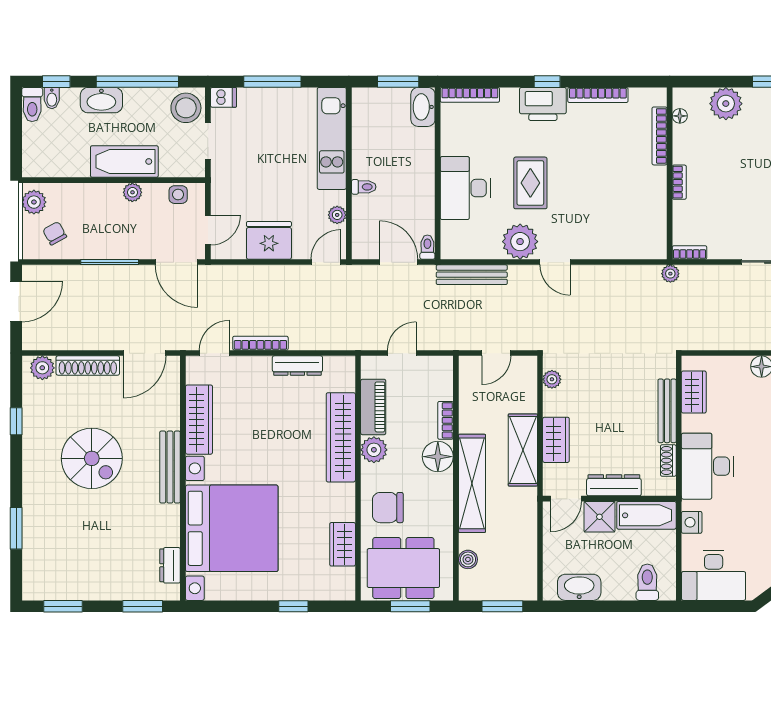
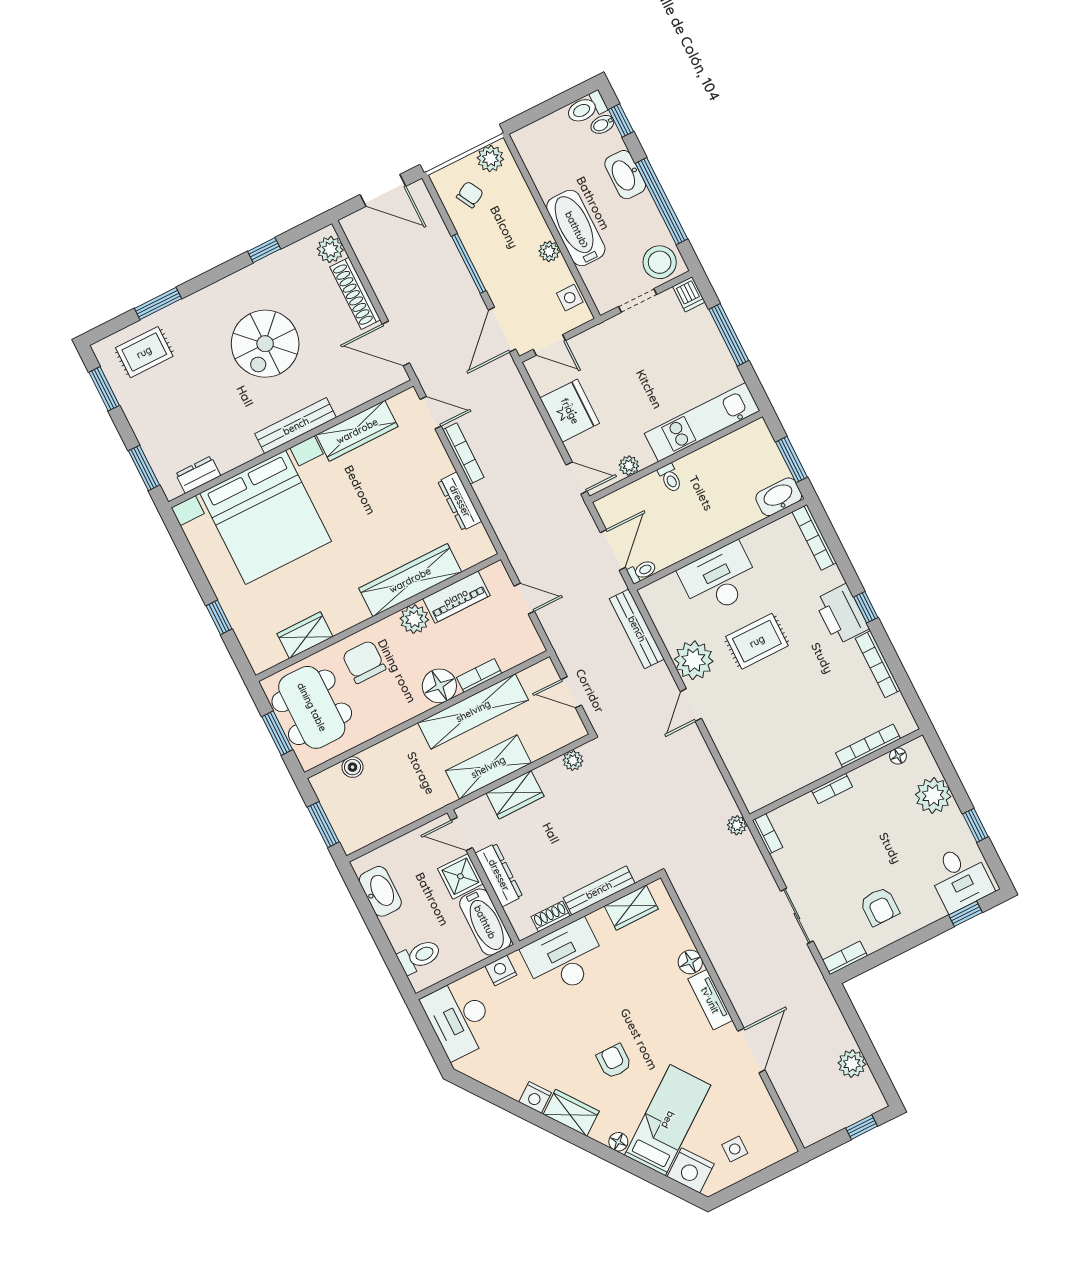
shelving: (472, 483) -> (473, 711), moved
rug: (50, 559) -> (144, 352), added

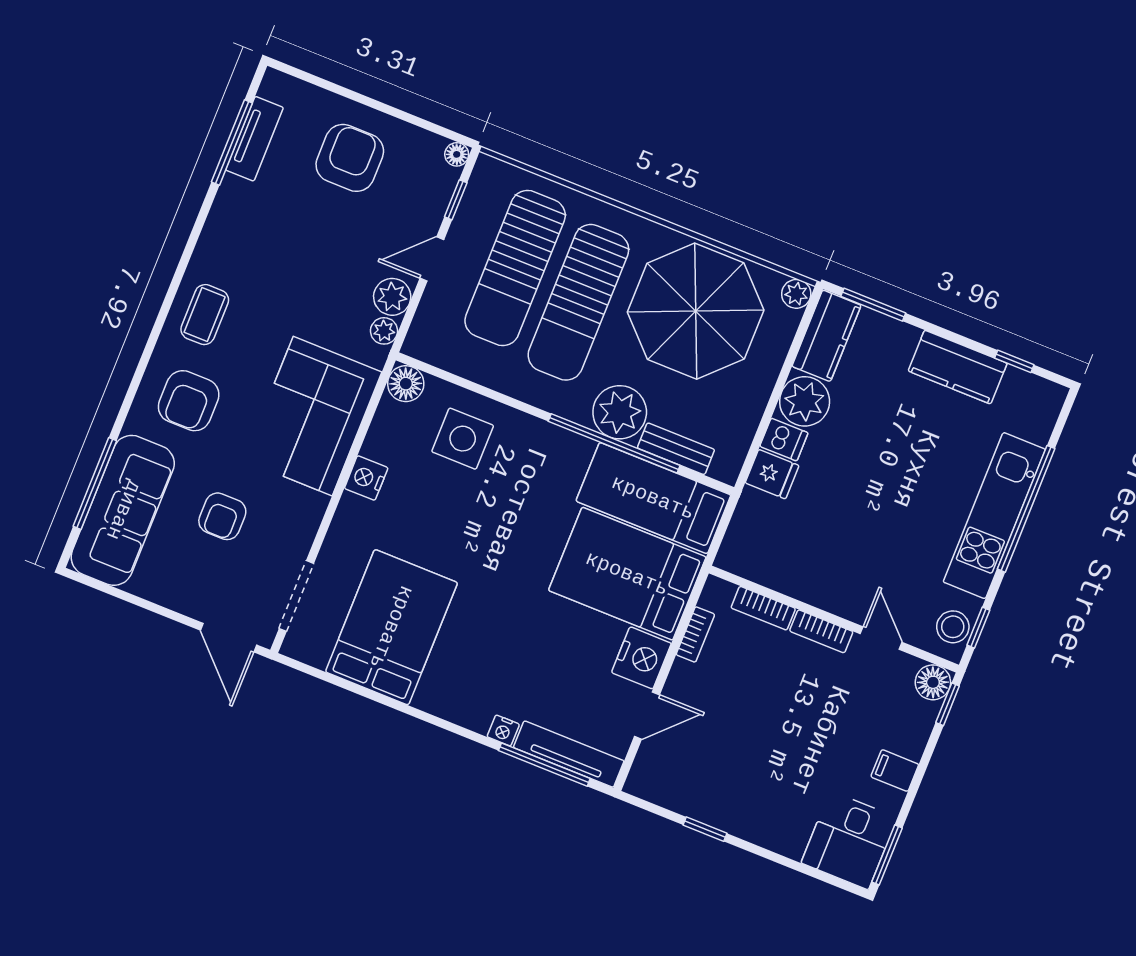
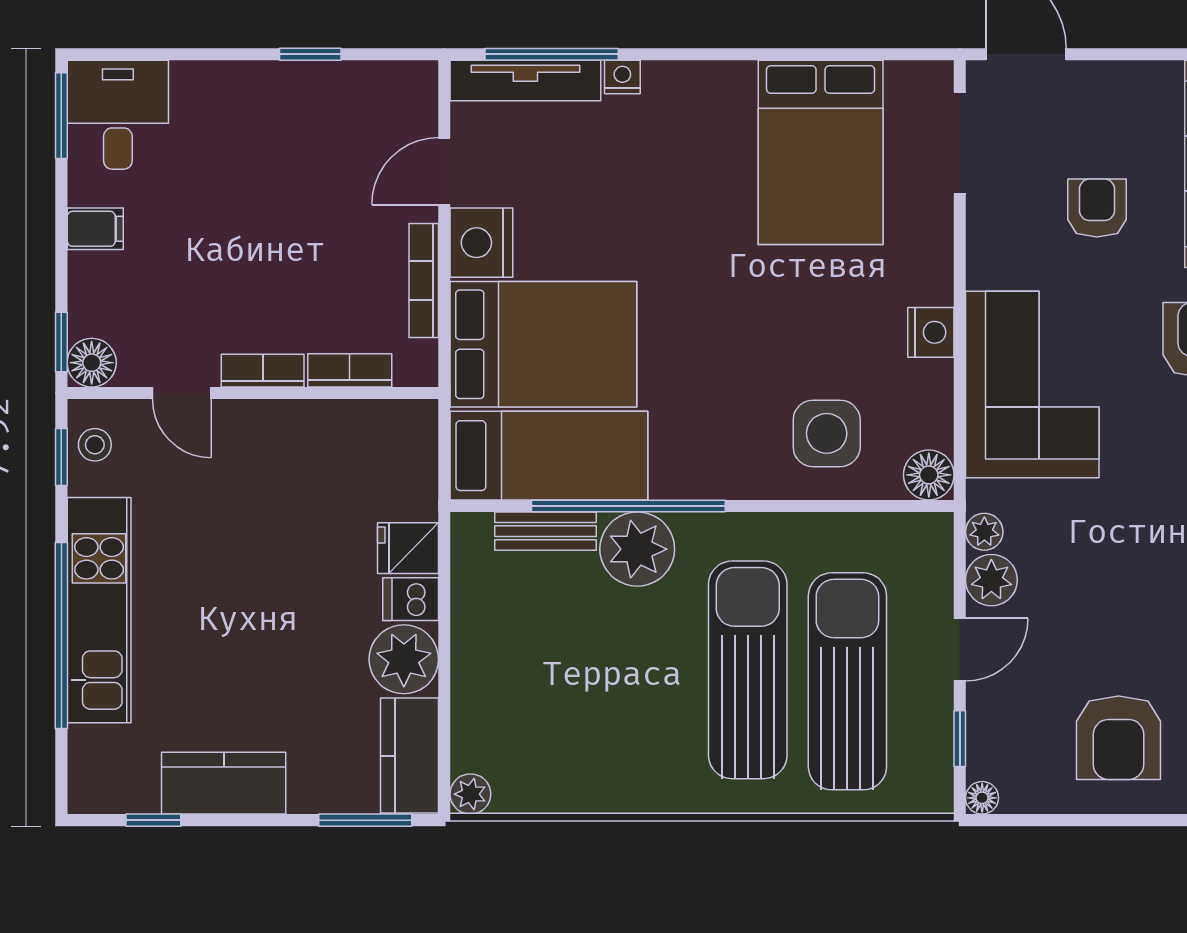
parasol: (696, 311) -> (592, 719), removed
stool: (953, 627) -> (95, 445), width x0.73, depth x0.73
bookcase: (695, 634) -> (424, 281), width x1.56

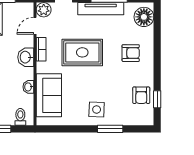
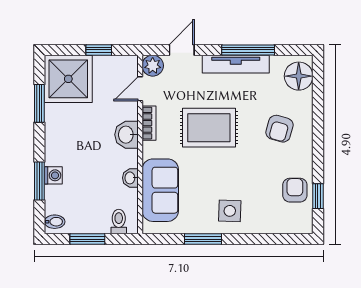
armchair: (131, 53) -> (279, 129), turned 106
armchair: (141, 95) -> (295, 190), turned 180
window: (110, 129) -> (203, 239), moved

= = = = = = =

Your answer should hold only the lines from the line with "stool: (953, 627)" through the closing line of the records, restated exactly and free of pictures.

stool: (953, 627) -> (95, 445), width x0.73, depth x0.73
bookcase: (695, 634) -> (424, 281), width x1.56

armchair: (131, 53) -> (279, 129), turned 106
armchair: (141, 95) -> (295, 190), turned 180
window: (110, 129) -> (203, 239), moved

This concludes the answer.